** Opening Material provided block **
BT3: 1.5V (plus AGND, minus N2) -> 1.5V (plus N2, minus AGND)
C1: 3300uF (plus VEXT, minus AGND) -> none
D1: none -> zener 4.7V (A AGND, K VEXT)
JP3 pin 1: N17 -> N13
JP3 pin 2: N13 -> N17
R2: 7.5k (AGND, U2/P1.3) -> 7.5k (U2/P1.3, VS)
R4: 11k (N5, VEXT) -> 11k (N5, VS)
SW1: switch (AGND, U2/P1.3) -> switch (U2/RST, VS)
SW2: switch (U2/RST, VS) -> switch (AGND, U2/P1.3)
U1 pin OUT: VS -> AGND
** Closing Material provided block **
### Exercise aim
Leaving no line out, return the data above verbatim.

### Written answer
BT3: 1.5V (plus AGND, minus N2) -> 1.5V (plus N2, minus AGND)
C1: 3300uF (plus VEXT, minus AGND) -> none
D1: none -> zener 4.7V (A AGND, K VEXT)
JP3 pin 1: N17 -> N13
JP3 pin 2: N13 -> N17
R2: 7.5k (AGND, U2/P1.3) -> 7.5k (U2/P1.3, VS)
R4: 11k (N5, VEXT) -> 11k (N5, VS)
SW1: switch (AGND, U2/P1.3) -> switch (U2/RST, VS)
SW2: switch (U2/RST, VS) -> switch (AGND, U2/P1.3)
U1 pin OUT: VS -> AGND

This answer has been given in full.